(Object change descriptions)
--

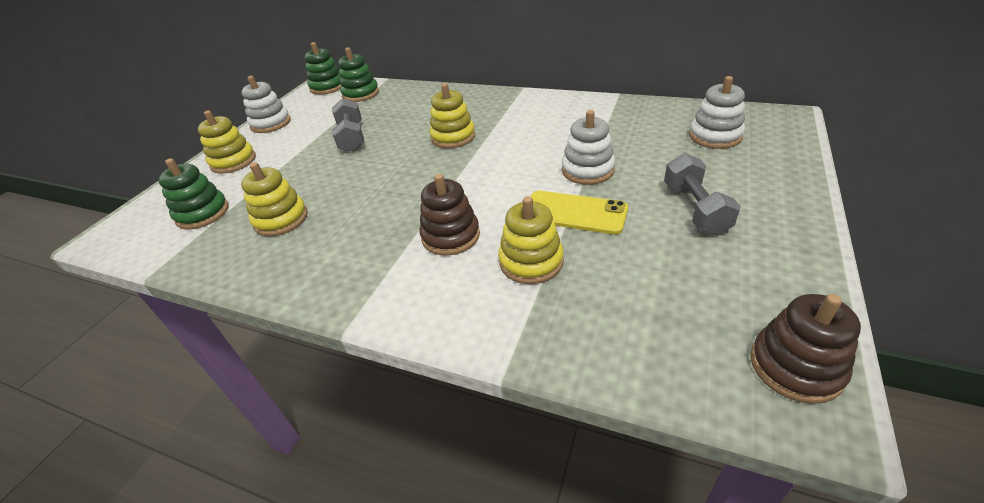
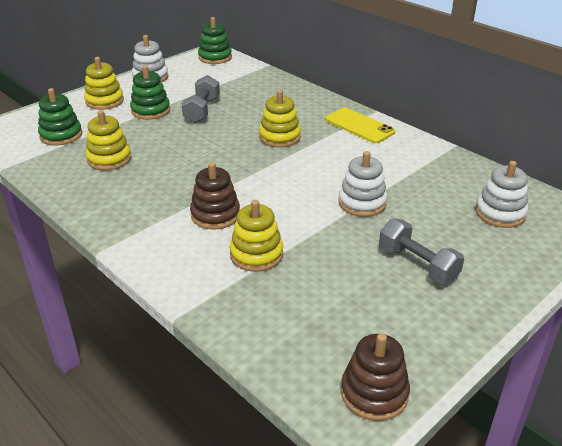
camera: 20 degrees right, 5 degrees down
(360, 94) = (236, 73): green stacking toy -> green stacking toy (150, 110)
(574, 213) = (320, 232): yellow phone -> yellow phone (359, 126)
(695, 209) = (418, 264): grey dumbbell -> grey dumbbell turned 60 degrees counterclockwise

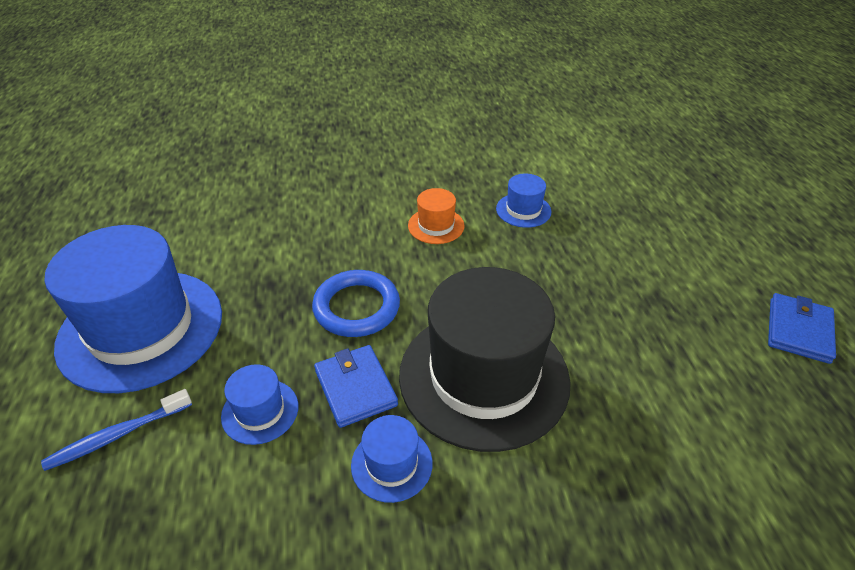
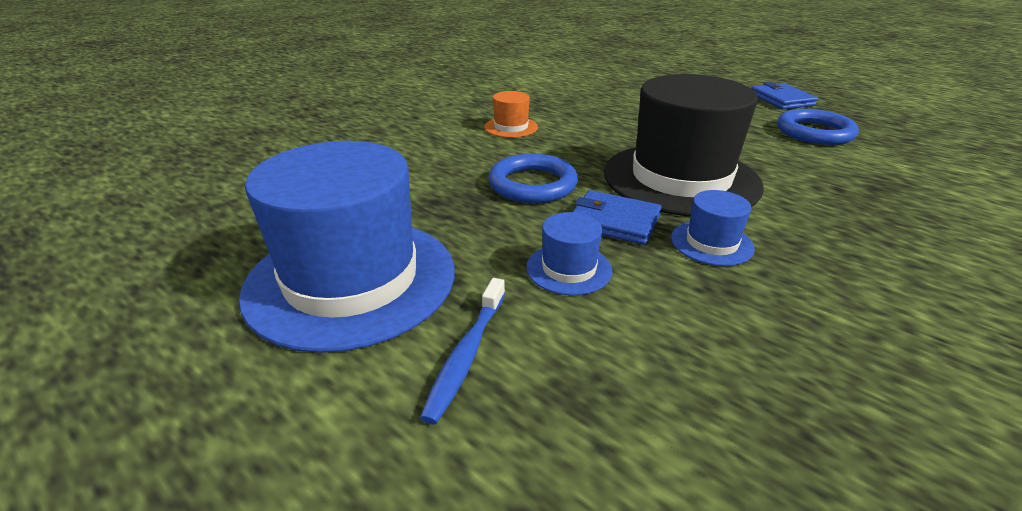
camera: 40 degrees left, 10 degrees down
(523, 210) = (556, 103): blue hat -> none
(744, 403) = (814, 132): none -> blue ring

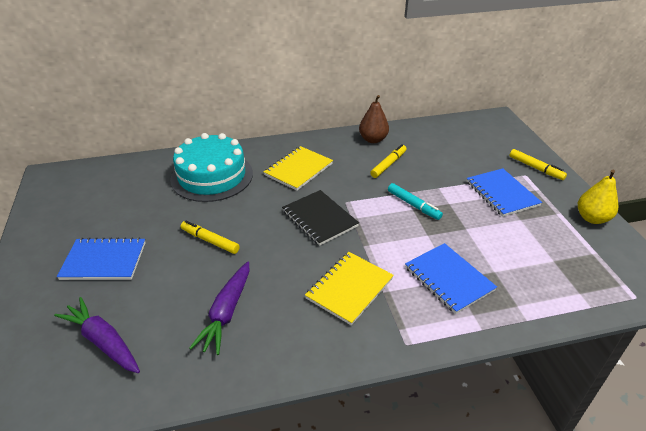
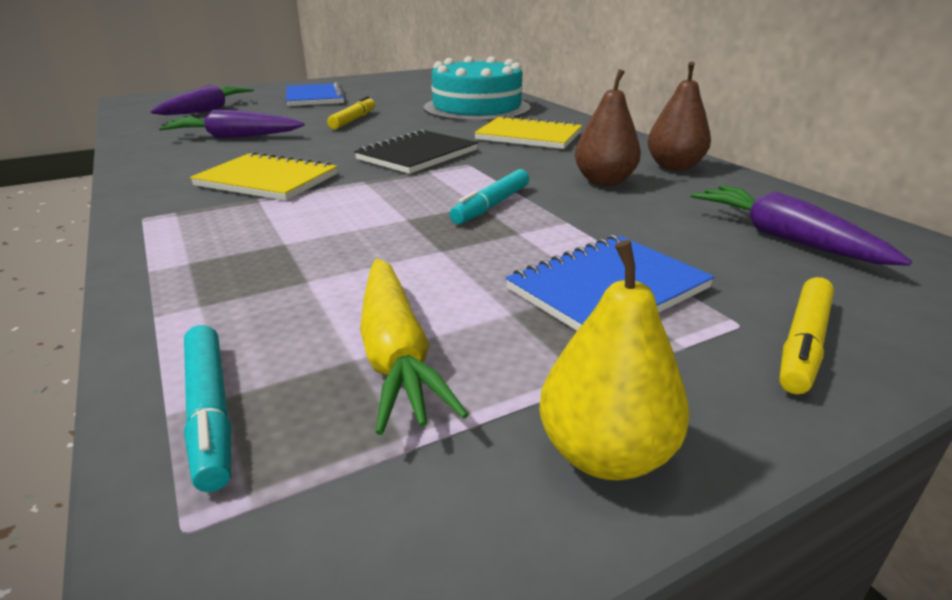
camera: 75 degrees right, 10 degrees down
(388, 164) = (604, 181): yellow marker -> brown pear
(448, 279) = (285, 240): blue notebook -> none
(461, 143) = (784, 238): none -> purple carrot
(549, 251) = (395, 353): none -> yellow carrot
(587, 296) = (210, 411): none -> turquoise marker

--

» Aim of the exercise
Match on "carrot" and report each line of the data above that has it.

» Answer for this exercise
(461, 143) = (784, 238): none -> purple carrot
(549, 251) = (395, 353): none -> yellow carrot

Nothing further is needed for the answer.